The word "AGND" occurs in some lines of the data. Return each such line.

Version comparison data:

━━━━━━

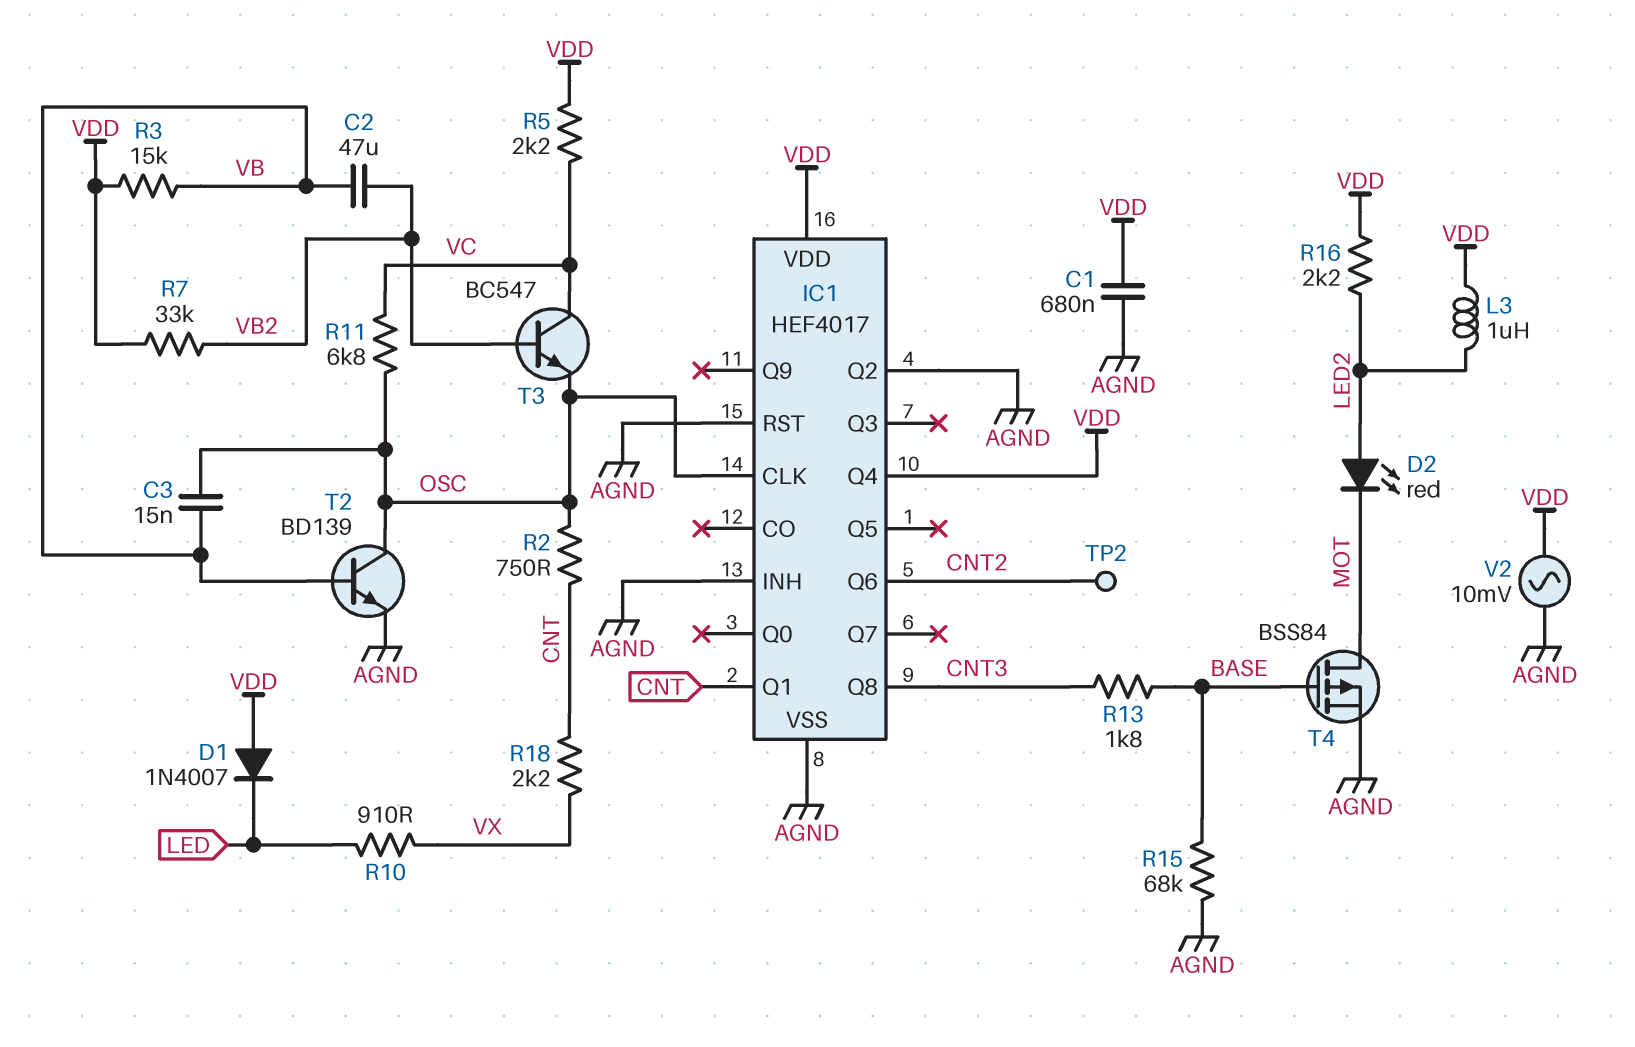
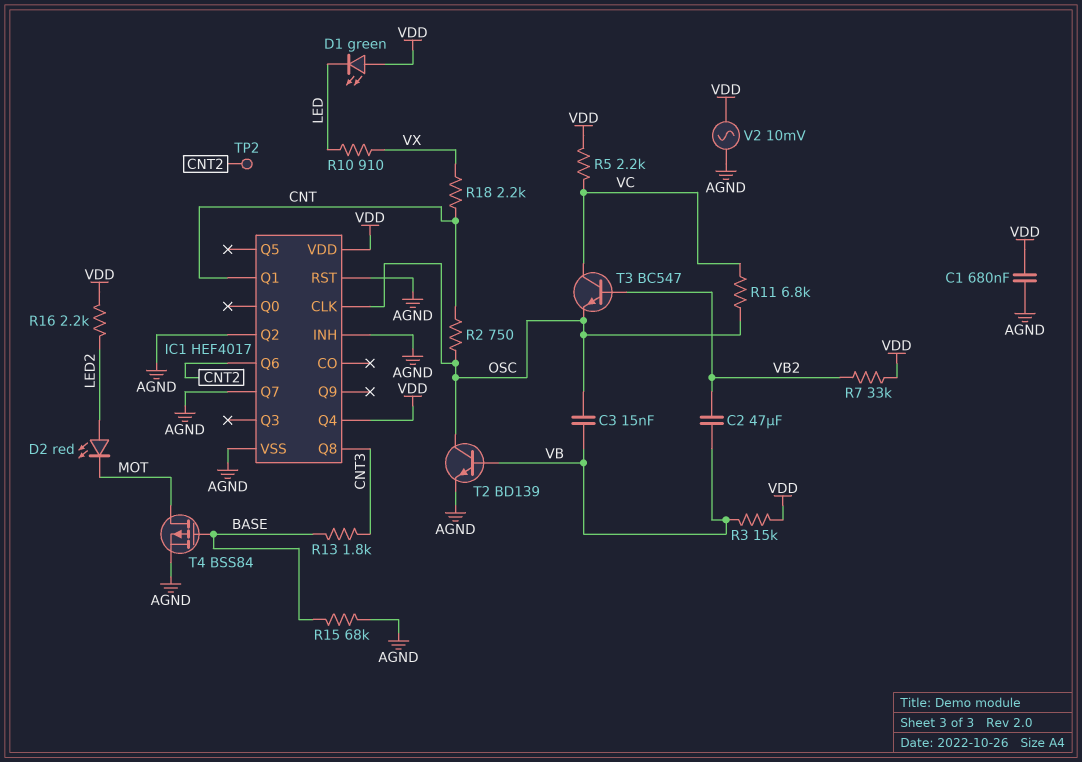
D1: diode 1N4007 (A VDD, K LED) -> LED green (A VDD, K LED)
IC1 pin Q7: none -> AGND
L3: 1uH (LED2, VDD) -> none

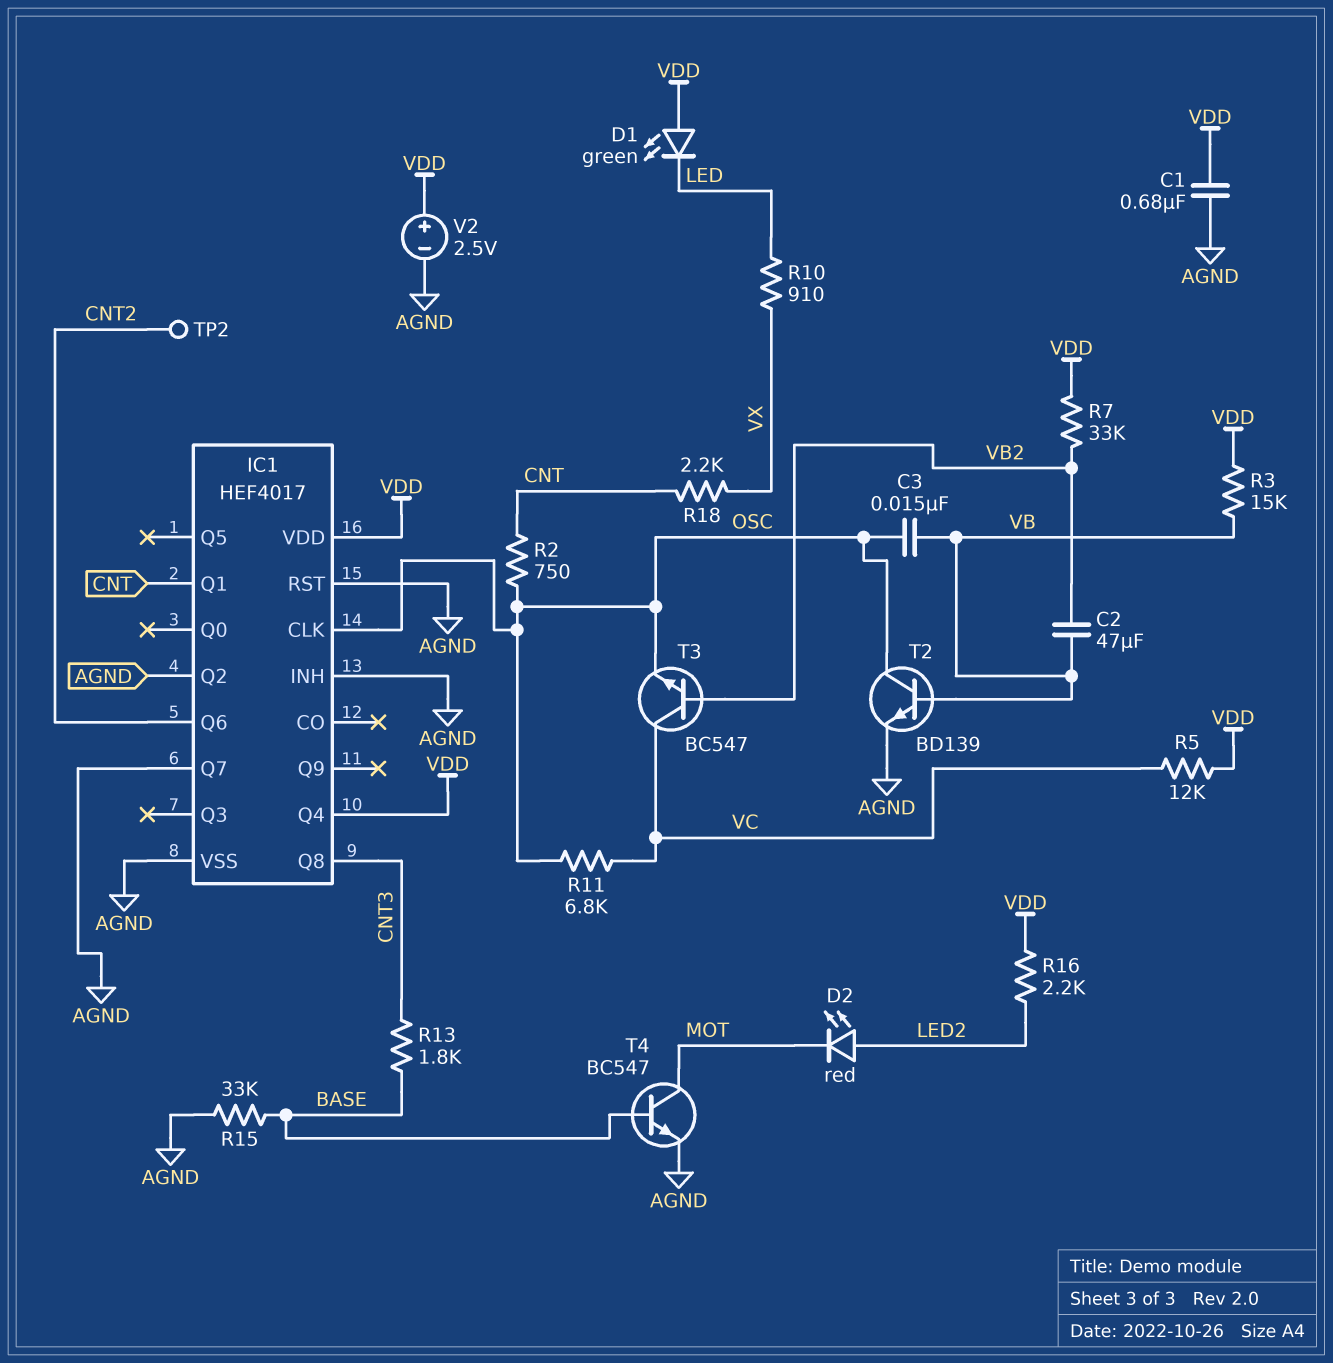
R5: 2.2k (VC, VDD) -> 12k (VC, VDD)
R15: 68k (AGND, BASE) -> 33k (AGND, BASE)
T4: PMOS BSS84 (G BASE, D MOT, S AGND) -> NPN BC547 (B BASE, C MOT, E AGND)
V2: AC 10mV (AGND, VDD) -> 2.5V (plus VDD, minus AGND)

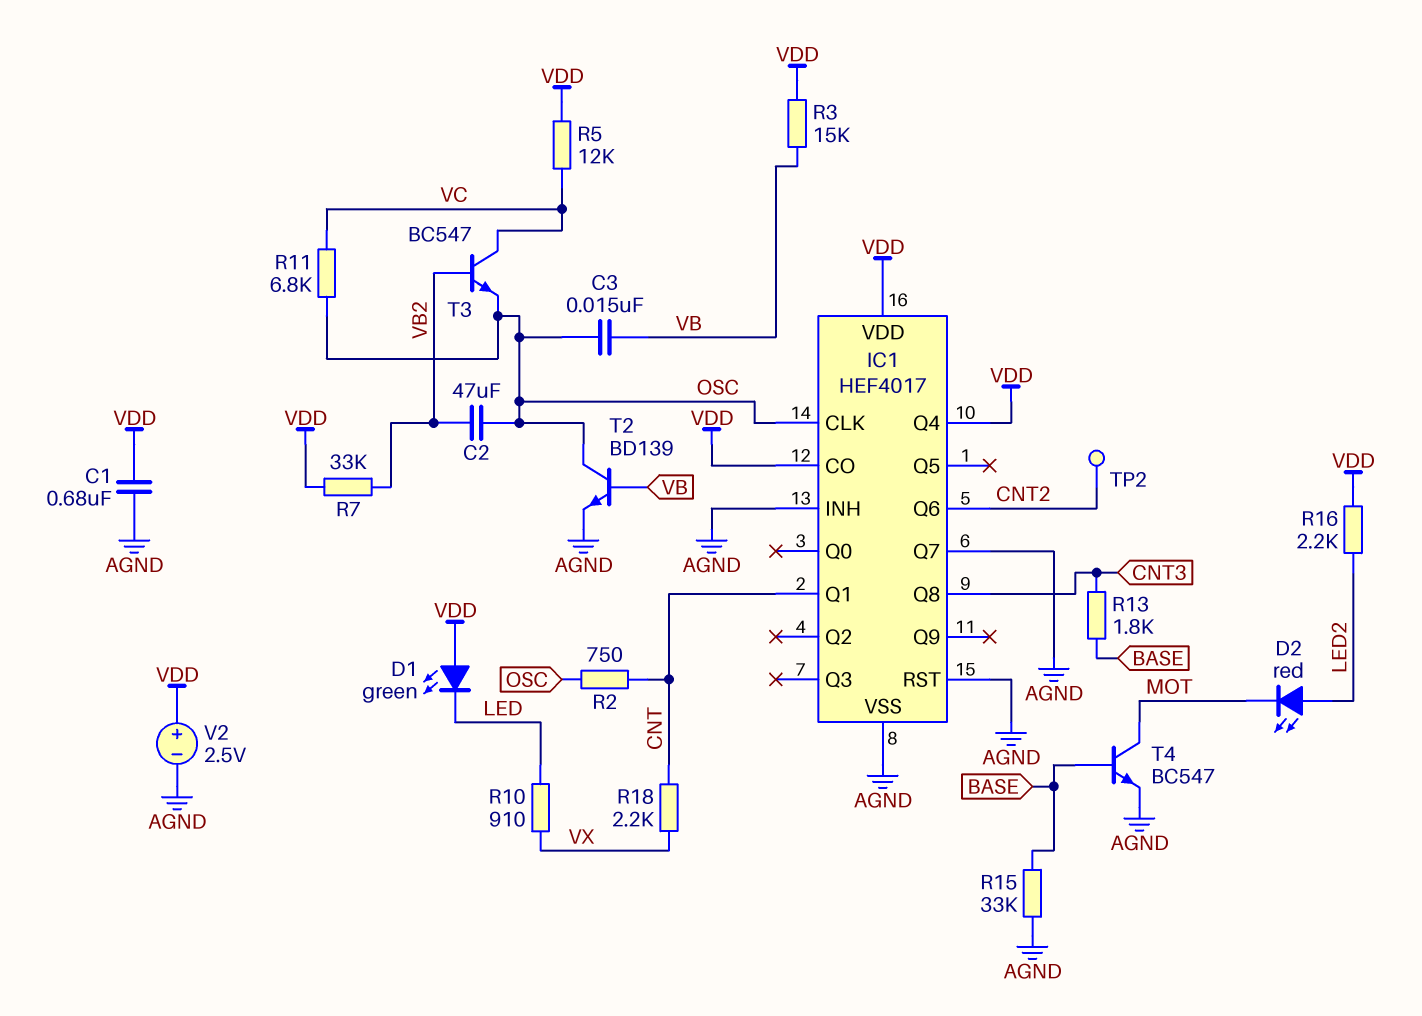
C2: 47uF (VB, VB2) -> 47uF (OSC, VB2)
IC1 pin CO: none -> VDD
IC1 pin Q2: AGND -> none

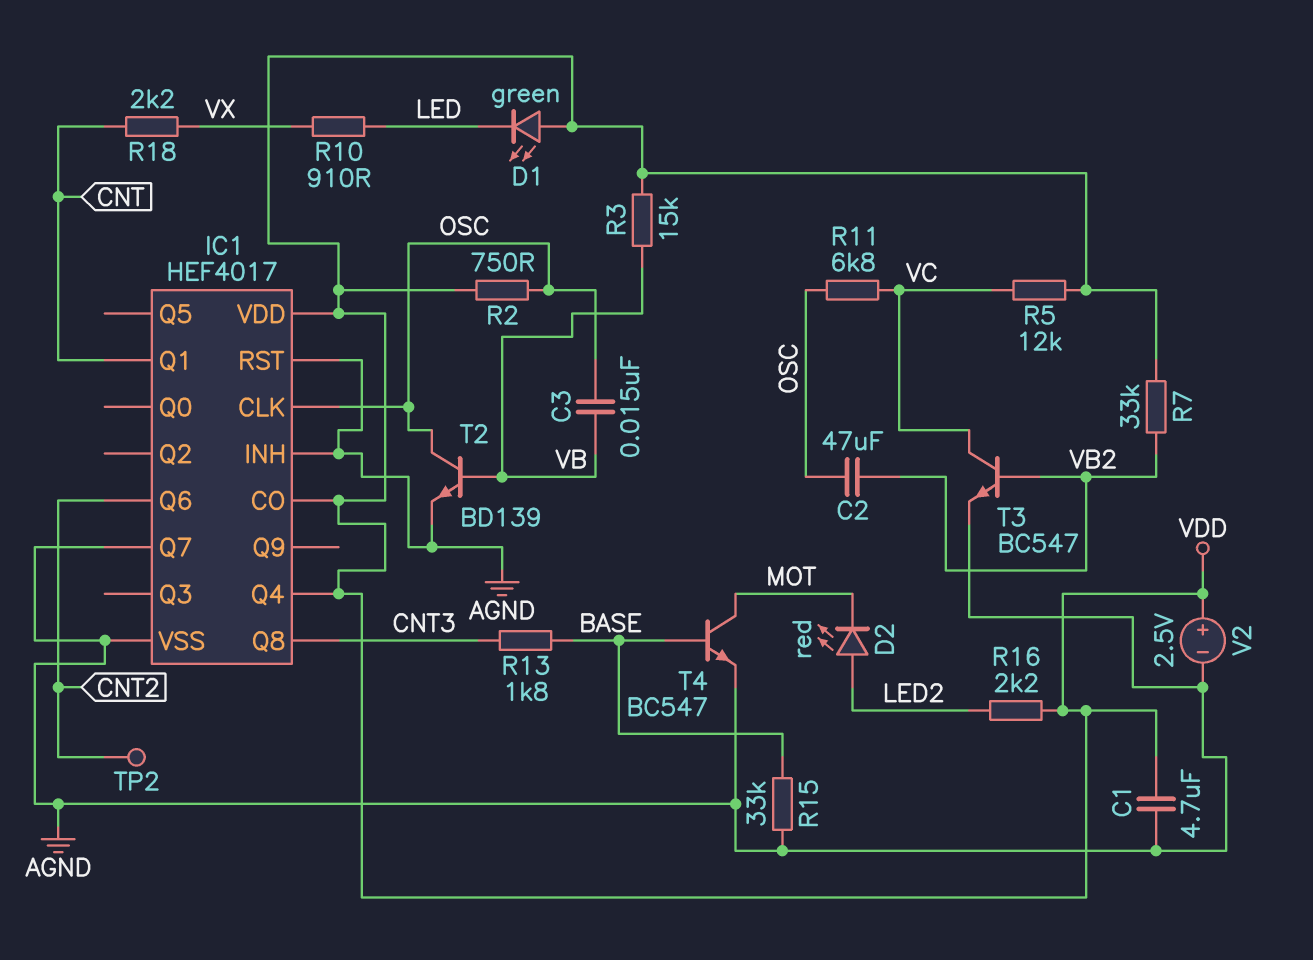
C1: 680nF (AGND, VDD) -> 4.7uF (AGND, VDD)
R2: 750 (CNT, OSC) -> 750 (OSC, VDD)
T3: NPN BC547 (B VB2, C VC, E OSC) -> NPN BC547 (B VB2, C VC, E AGND)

━━━━━━

### Exercise solution:
IC1 pin Q7: none -> AGND
R15: 68k (AGND, BASE) -> 33k (AGND, BASE)
T4: PMOS BSS84 (G BASE, D MOT, S AGND) -> NPN BC547 (B BASE, C MOT, E AGND)
V2: AC 10mV (AGND, VDD) -> 2.5V (plus VDD, minus AGND)
IC1 pin Q2: AGND -> none
C1: 680nF (AGND, VDD) -> 4.7uF (AGND, VDD)
T3: NPN BC547 (B VB2, C VC, E OSC) -> NPN BC547 (B VB2, C VC, E AGND)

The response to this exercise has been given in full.